** Material for this exercise follows **

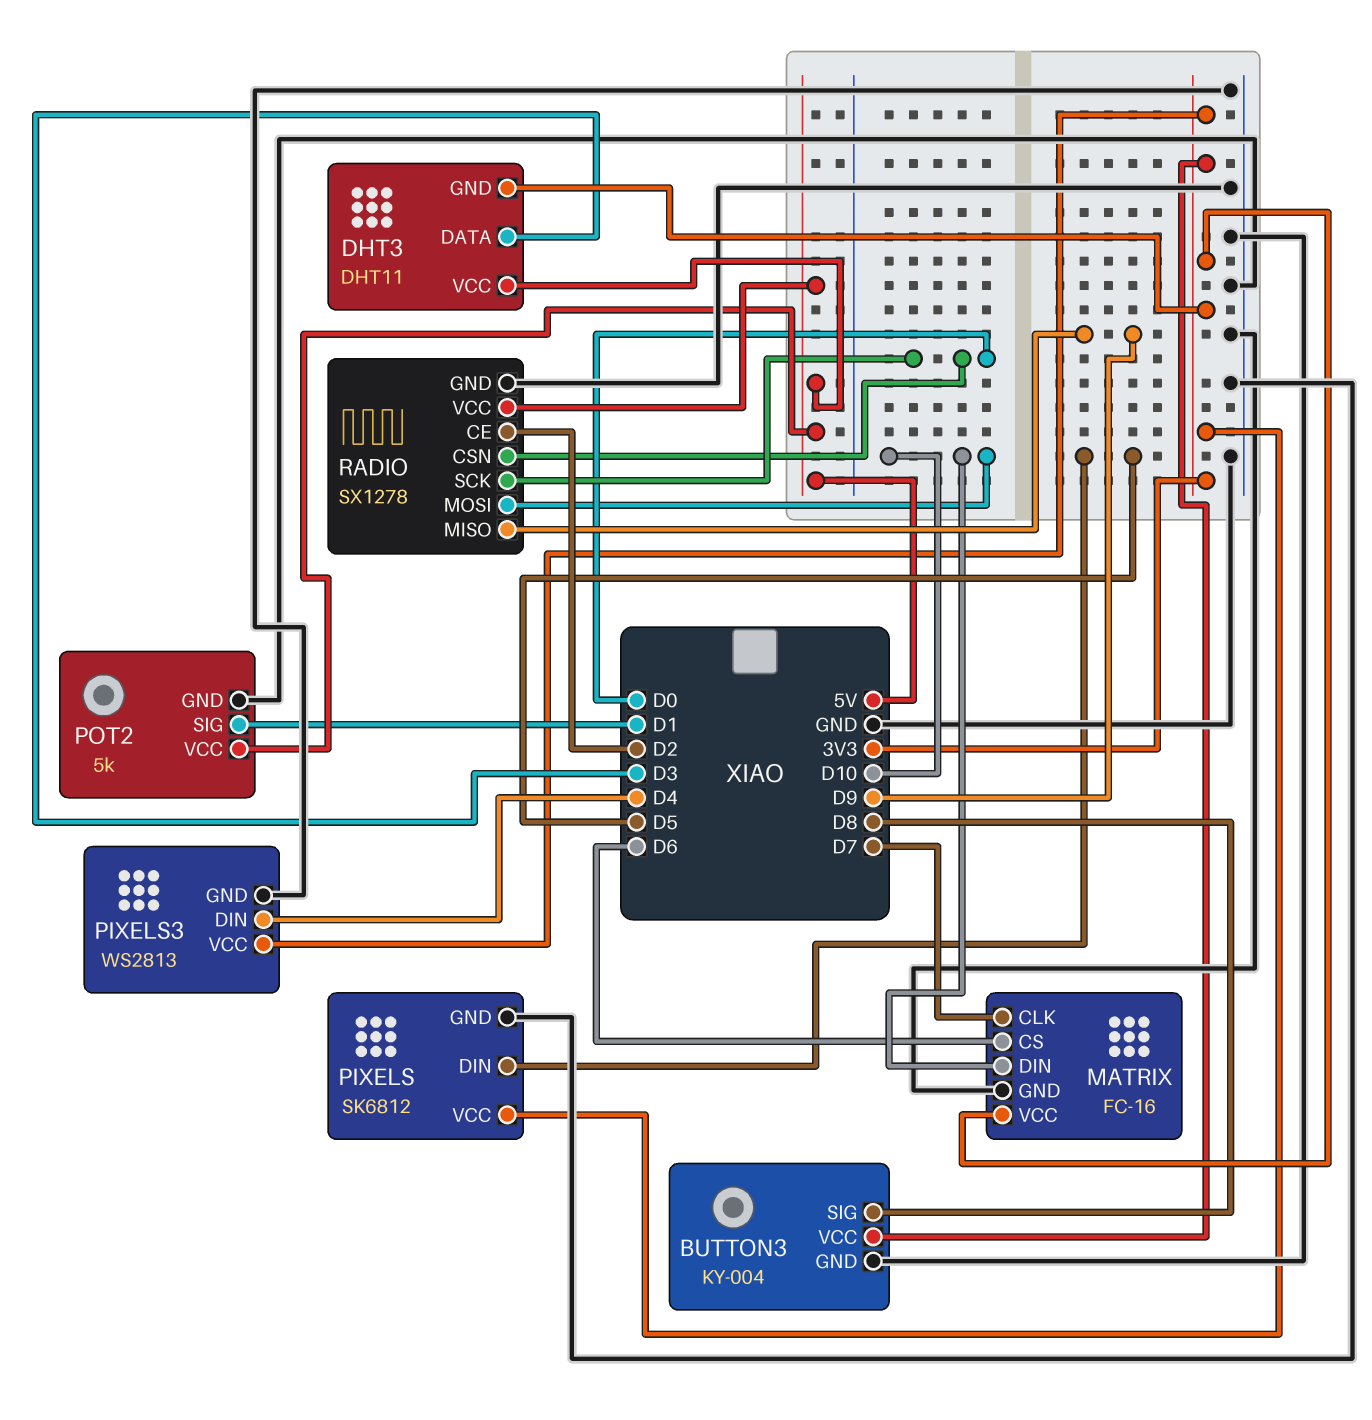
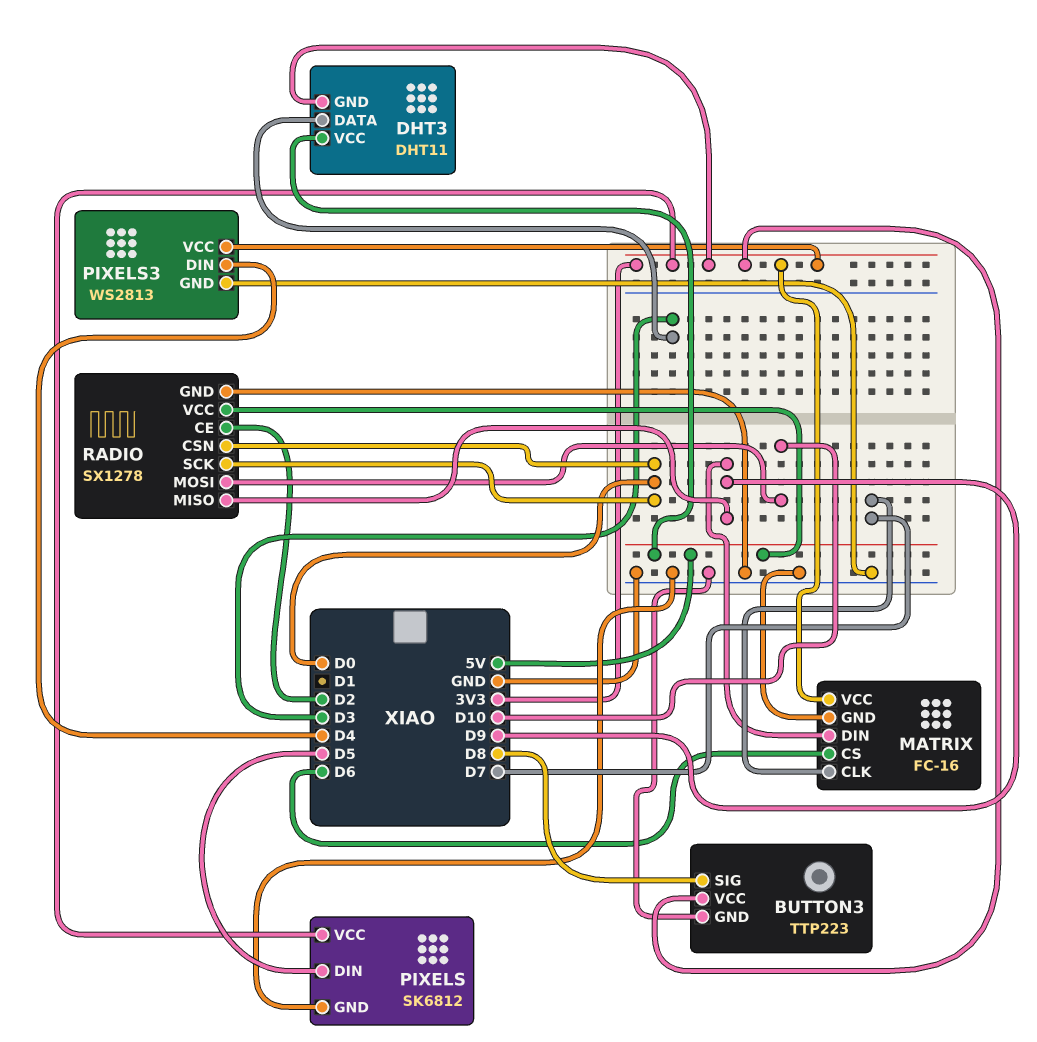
BUTTON3: KY-004 -> TTP223
MATRIX pin DIN: D10 -> D9
POT2: 5k -> none
POT2 pin GND: GND -> none
POT2 pin SIG: D1 -> none
POT2 pin VCC: 5V -> none

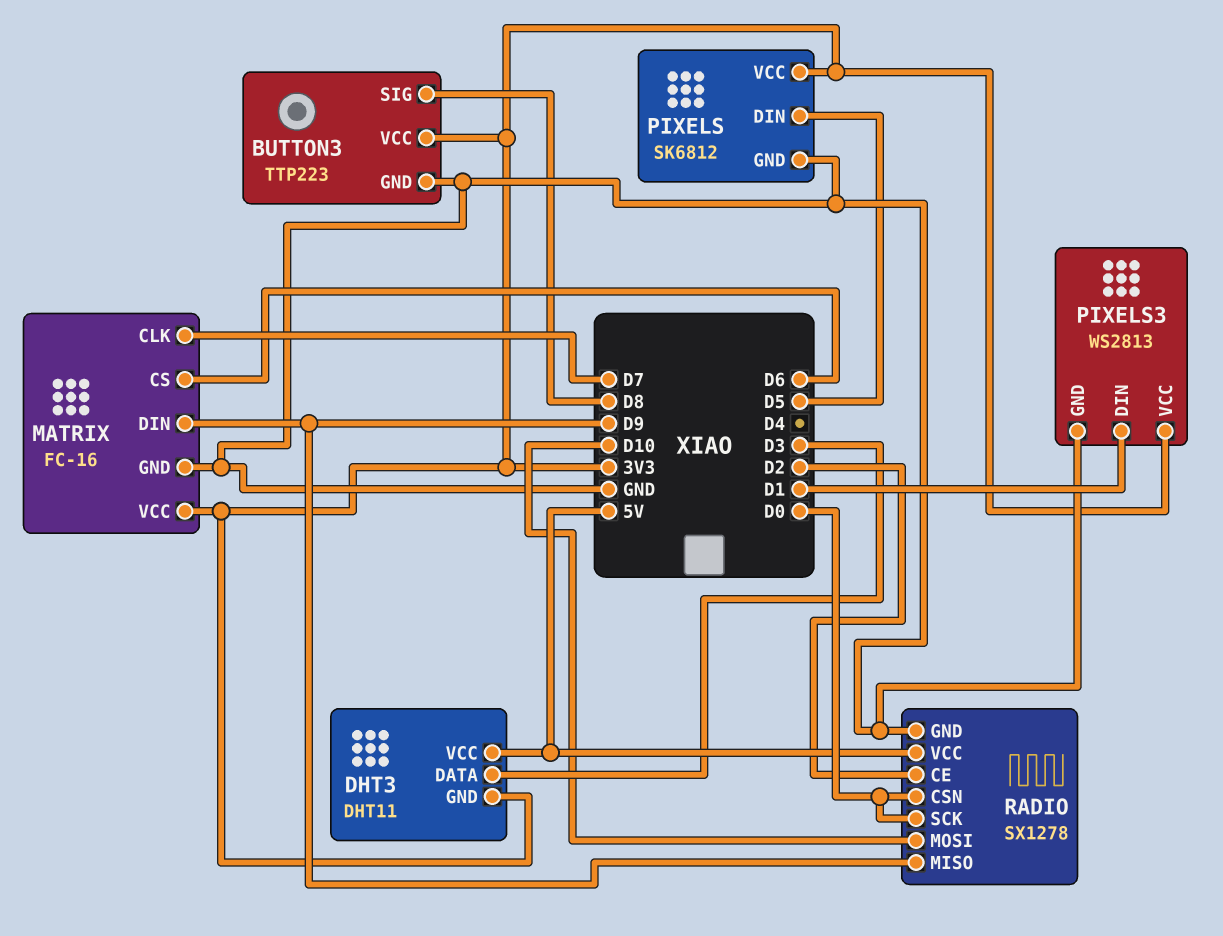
PIXELS3 pin DIN: D4 -> D1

** End of Material for this exercise **

▶ _Work order_
Once the pictures are removed, repeat all of the data above exactly.

▶ _Reply to the task_
BUTTON3: KY-004 -> TTP223
MATRIX pin DIN: D10 -> D9
POT2: 5k -> none
POT2 pin GND: GND -> none
POT2 pin SIG: D1 -> none
POT2 pin VCC: 5V -> none

PIXELS3 pin DIN: D4 -> D1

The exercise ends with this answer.